**Task prompt:** Pictures excluded, return every entry exactly, please.

○ ○ ○

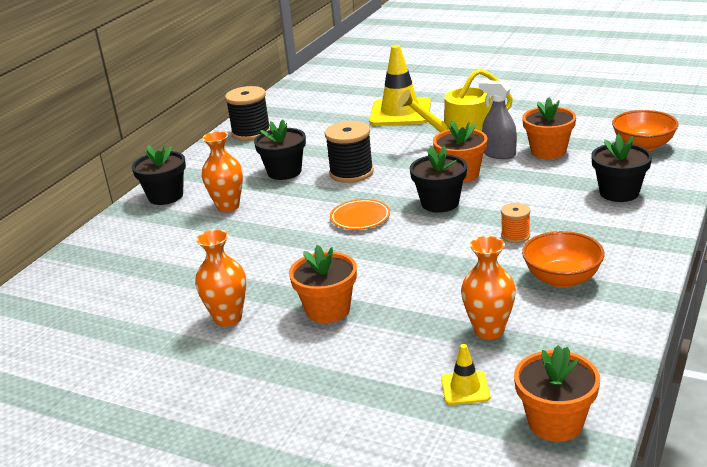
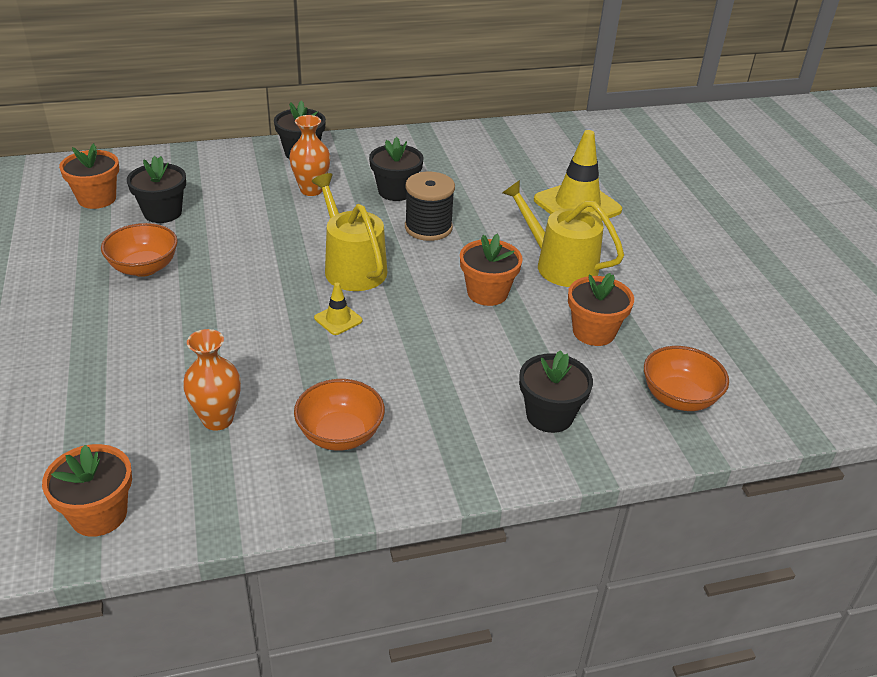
camera: 45 degrees right, 10 degrees up
(228, 318) = (144, 268): orange vase -> orange bowl
(251, 132) = (449, 143): black spool -> none
(328, 310) = (189, 313): orange flower pot -> orange flower pot (97, 199)
(360, 218) = (352, 267): orange plate -> yellow watering can
(440, 203) = (419, 302): black flower pot -> black flower pot (162, 213)
(465, 388) = (120, 439): yellow traffic cone -> yellow traffic cone (338, 319)
(499, 154) = (553, 301): grey spray bottle -> none
(515, 236) = (397, 374): orange spool -> none

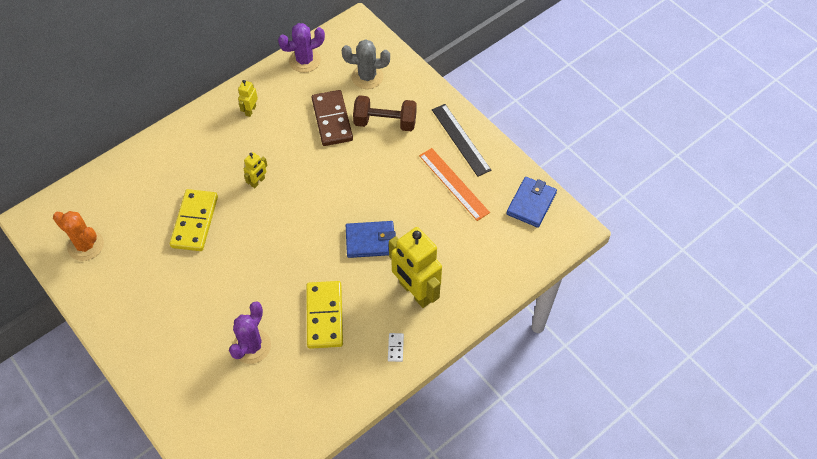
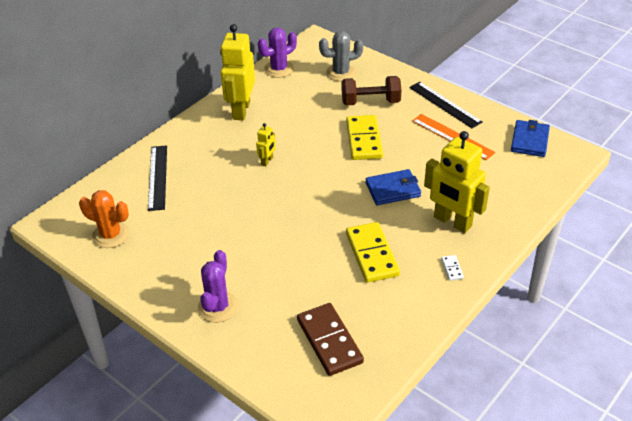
camera: 10 degrees left, 15 degrees down
(146, 182) = (158, 177): none -> black ruler
(194, 222) = (215, 200): yellow domino -> yellow domino (364, 140)
(250, 110) = (241, 110): yellow robot -> yellow robot, size x2.21
(251, 346) = (308, 290): purple cactus -> purple cactus (218, 307)
(332, 120) = (320, 107): brown domino -> brown domino (329, 341)

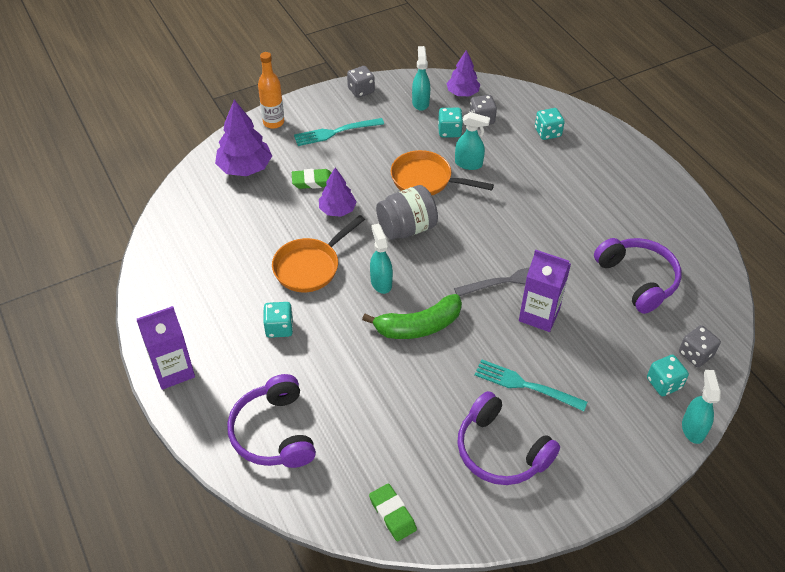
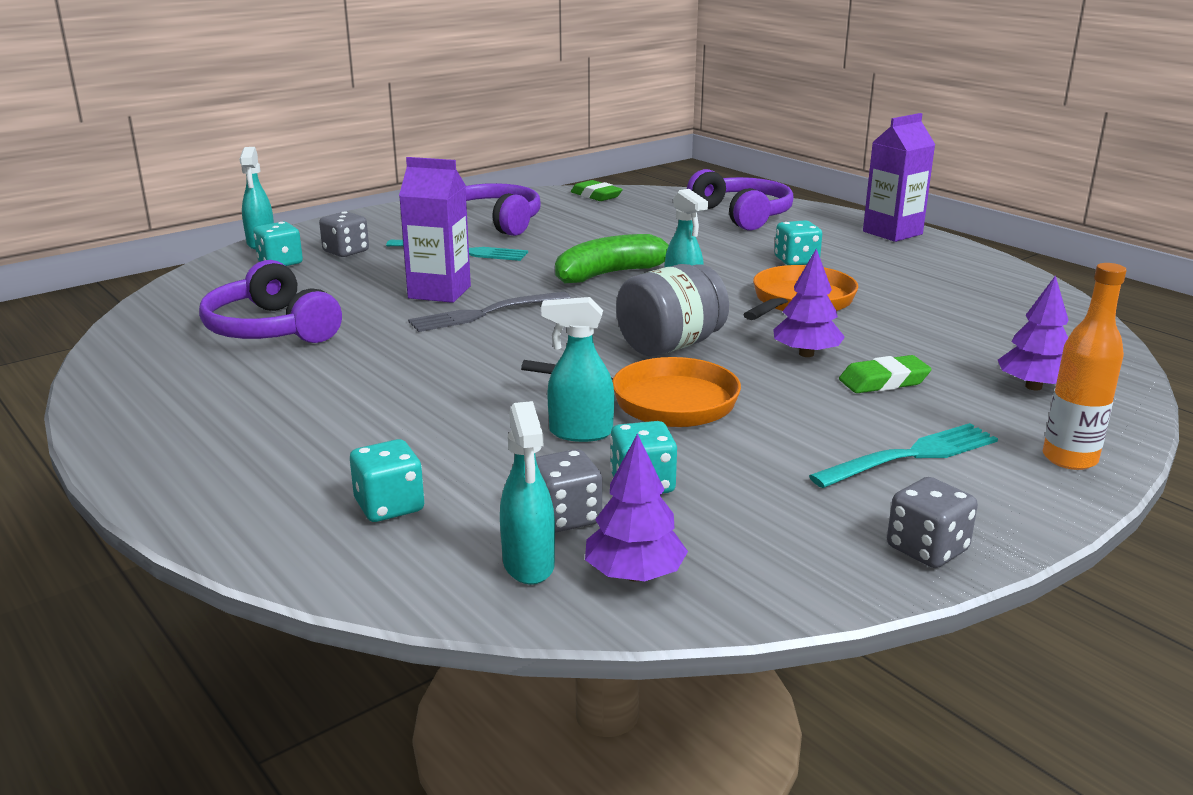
camera: 170 degrees right, 25 degrees down
(245, 168) = (1033, 387): purple tree -> purple tree, size x0.65
(420, 102) = (744, 538): turquoise spray bottle -> turquoise spray bottle (528, 565)
(695, 354) = (221, 282): grey dice -> grey dice (346, 252)

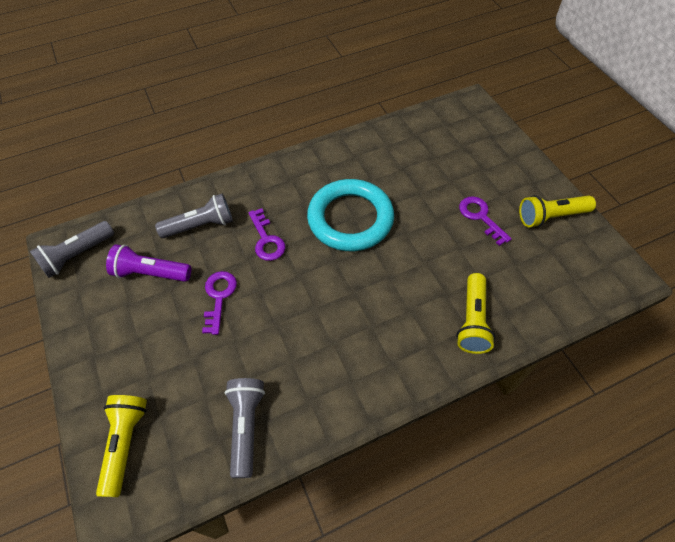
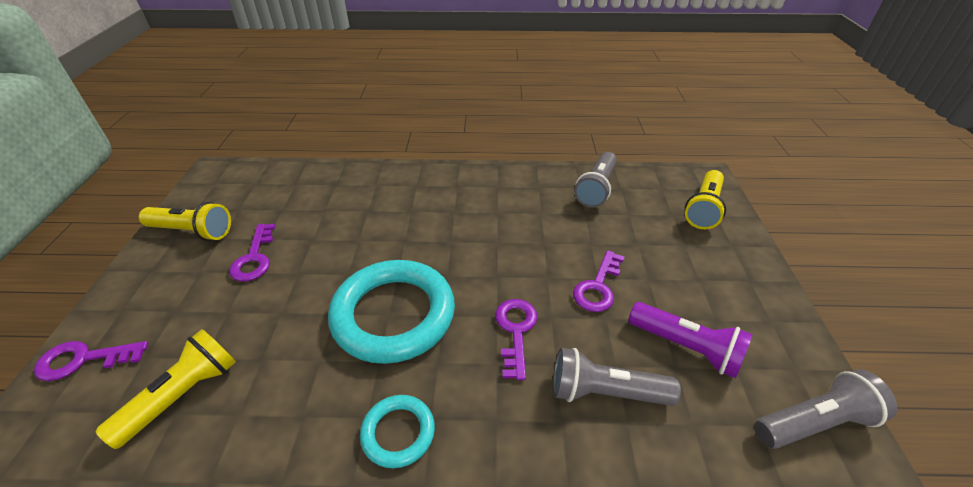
camera: 155 degrees left, 15 degrees down
(302, 167) = (398, 433): none -> turquoise ring
(472, 320) = (367, 187): yellow flashlight -> yellow flashlight (183, 395)
(490, 134) = (84, 359): none -> purple key

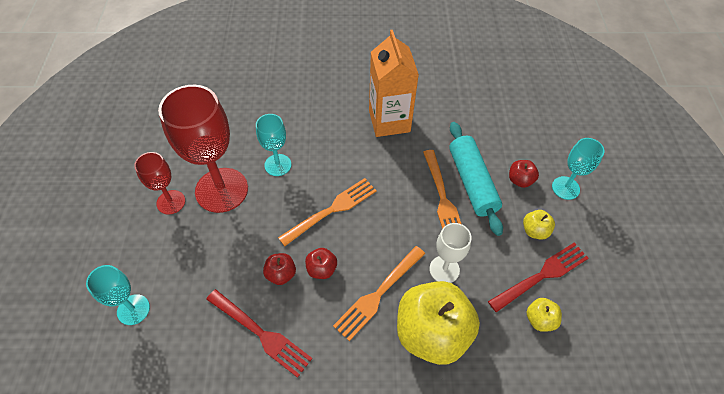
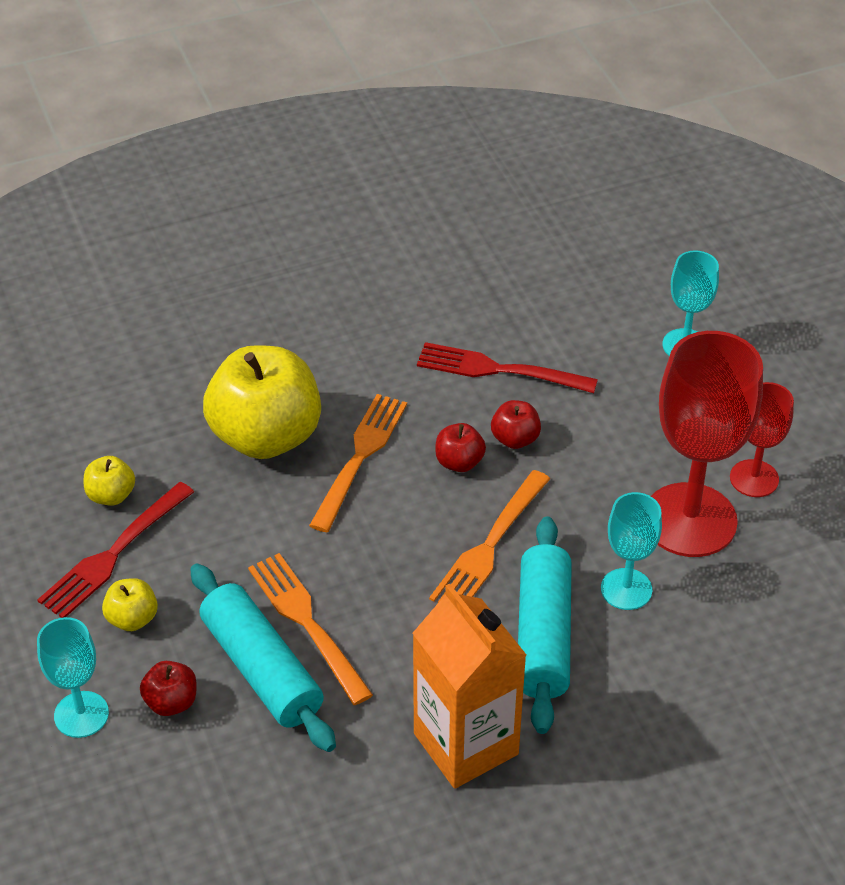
camera: 160 degrees right, 10 degrees down
(330, 156) = (543, 635): none -> turquoise rolling pin
(444, 269) = (271, 516): white goblet -> none

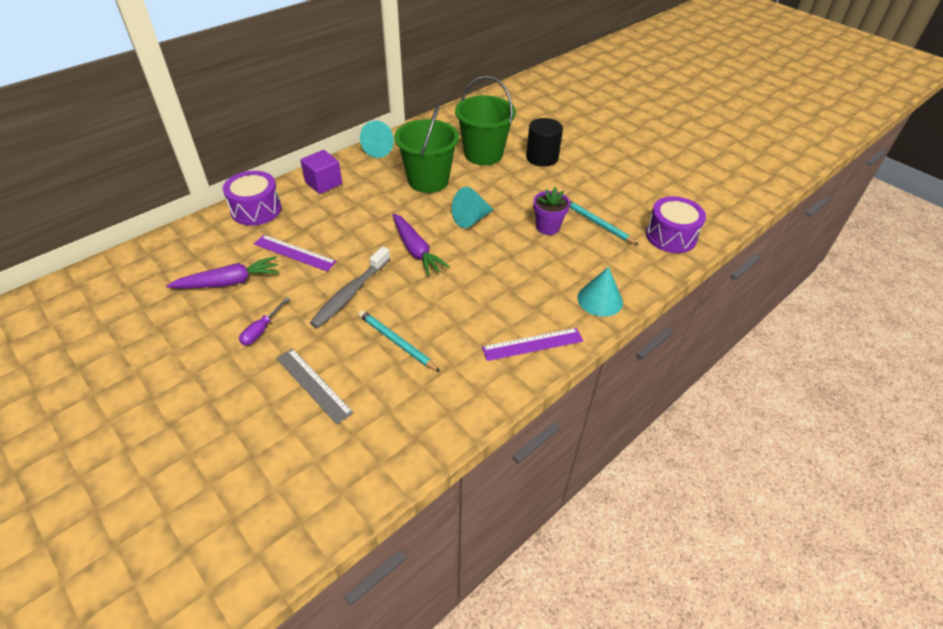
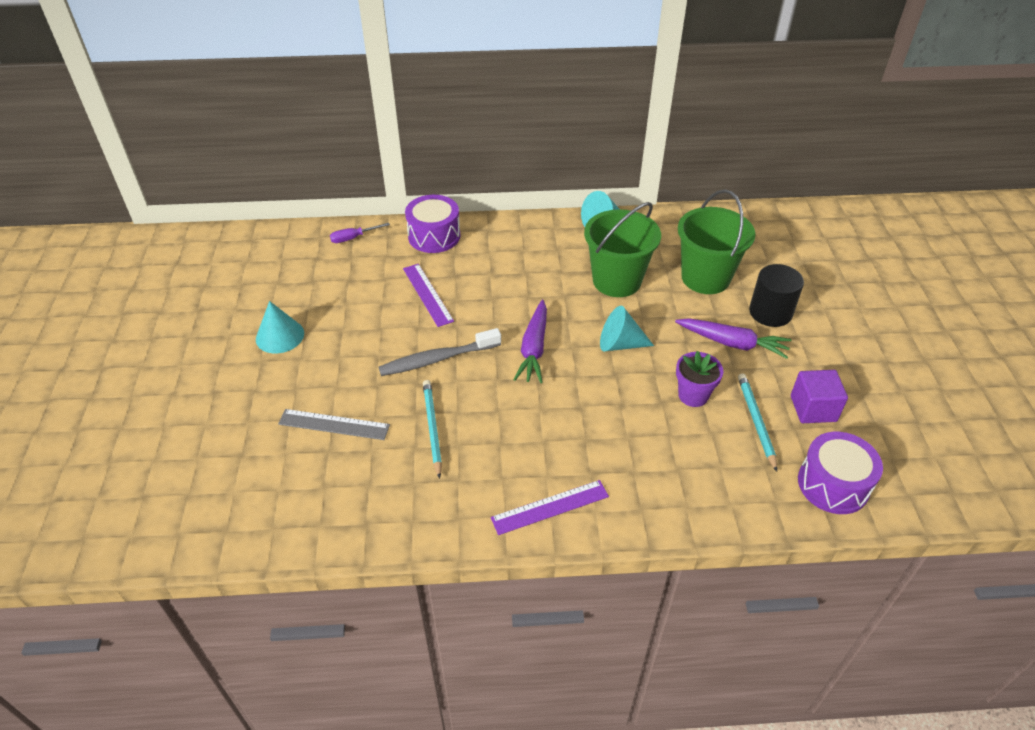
camera: 40 degrees right, 0 degrees up
(229, 282) = (354, 294): purple carrot -> purple carrot (732, 343)
(261, 330) = (340, 352): purple screwdriver -> purple screwdriver (353, 238)
(313, 385) = (334, 424): grey ruler -> grey ruler turned 75 degrees counterclockwise
(323, 183) = (514, 236): purple cube -> purple cube (813, 408)
(532, 344) = (550, 507): purple ruler -> purple ruler turned 45 degrees counterclockwise
(600, 299) = (667, 505): turquoise cone -> turquoise cone (280, 336)

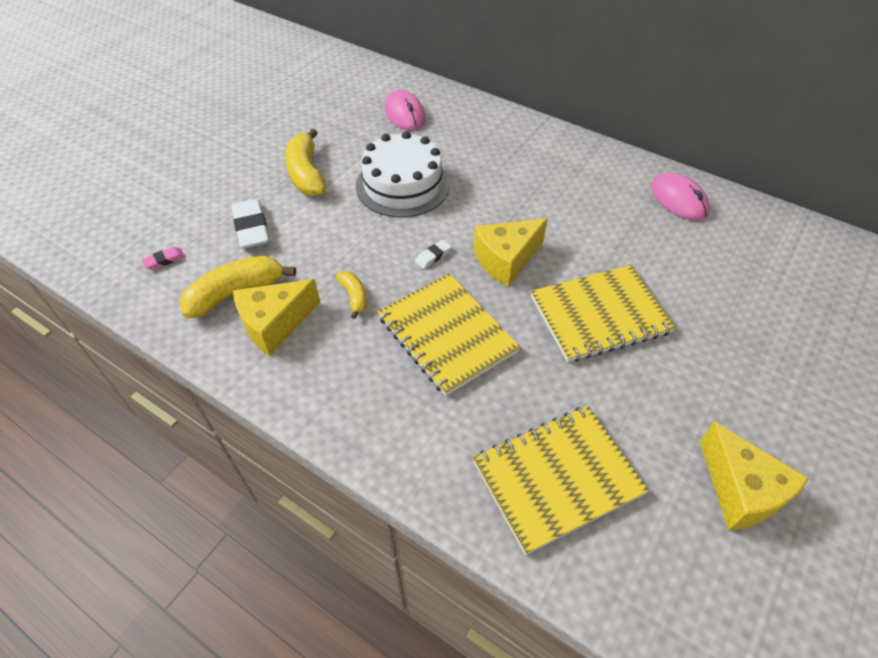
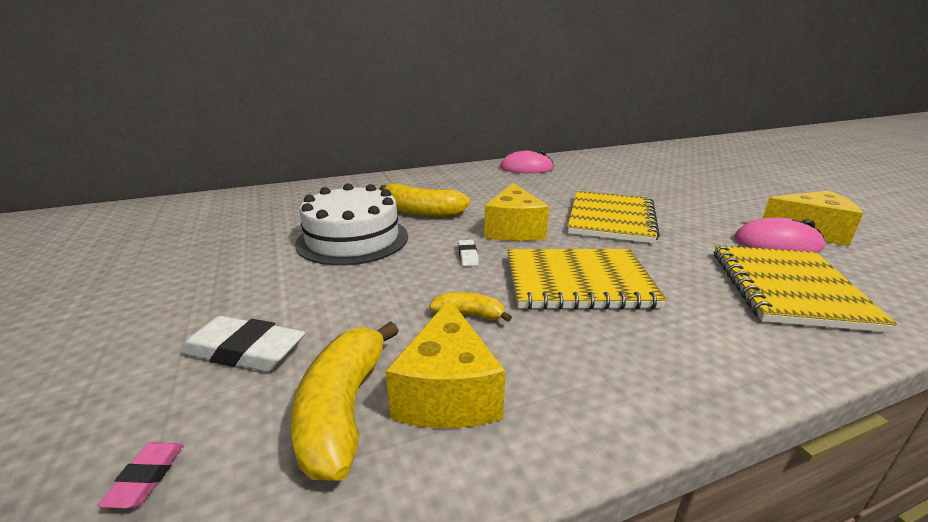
camera: 55 degrees left, 25 degrees down
(306, 174) = (234, 281): yellow banana -> yellow banana (421, 212)
(405, 114) = (265, 210): pink mouse -> pink mouse (777, 243)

○ ○ ○

**Task response:**
camera: 45 degrees right, 10 degrees up
(228, 318) = (144, 268): orange vase -> orange bowl
(251, 132) = (449, 143): black spool -> none
(328, 310) = (189, 313): orange flower pot -> orange flower pot (97, 199)
(360, 218) = (352, 267): orange plate -> yellow watering can
(440, 203) = (419, 302): black flower pot -> black flower pot (162, 213)
(465, 388) = (120, 439): yellow traffic cone -> yellow traffic cone (338, 319)
(499, 154) = (553, 301): grey spray bottle -> none
(515, 236) = (397, 374): orange spool -> none

camera: 10 degrees left, 15 degrees down
(146, 182) = (158, 177): none -> black ruler
(194, 222) = (215, 200): yellow domino -> yellow domino (364, 140)
(250, 110) = (241, 110): yellow robot -> yellow robot, size x2.21
(251, 346) = (308, 290): purple cactus -> purple cactus (218, 307)
(332, 120) = (320, 107): brown domino -> brown domino (329, 341)

camera: 170 degrees right, 25 degrees down
(245, 168) = (1033, 387): purple tree -> purple tree, size x0.65
(420, 102) = (744, 538): turquoise spray bottle -> turquoise spray bottle (528, 565)
(695, 354) = (221, 282): grey dice -> grey dice (346, 252)

camera: 155 degrees left, 15 degrees down
(302, 167) = (398, 433): none -> turquoise ring
(472, 320) = (367, 187): yellow flashlight -> yellow flashlight (183, 395)
(490, 134) = (84, 359): none -> purple key

camera: 160 degrees right, 10 degrees down
(330, 156) = (543, 635): none -> turquoise rolling pin
(444, 269) = (271, 516): white goblet -> none

camera: 40 degrees right, 0 degrees up
(229, 282) = (354, 294): purple carrot -> purple carrot (732, 343)
(261, 330) = (340, 352): purple screwdriver -> purple screwdriver (353, 238)
(313, 385) = (334, 424): grey ruler -> grey ruler turned 75 degrees counterclockwise
(323, 183) = (514, 236): purple cube -> purple cube (813, 408)
(532, 344) = (550, 507): purple ruler -> purple ruler turned 45 degrees counterclockwise
(600, 299) = (667, 505): turquoise cone -> turquoise cone (280, 336)

camera: 55 degrees left, 25 degrees down
(306, 174) = (234, 281): yellow banana -> yellow banana (421, 212)
(405, 114) = (265, 210): pink mouse -> pink mouse (777, 243)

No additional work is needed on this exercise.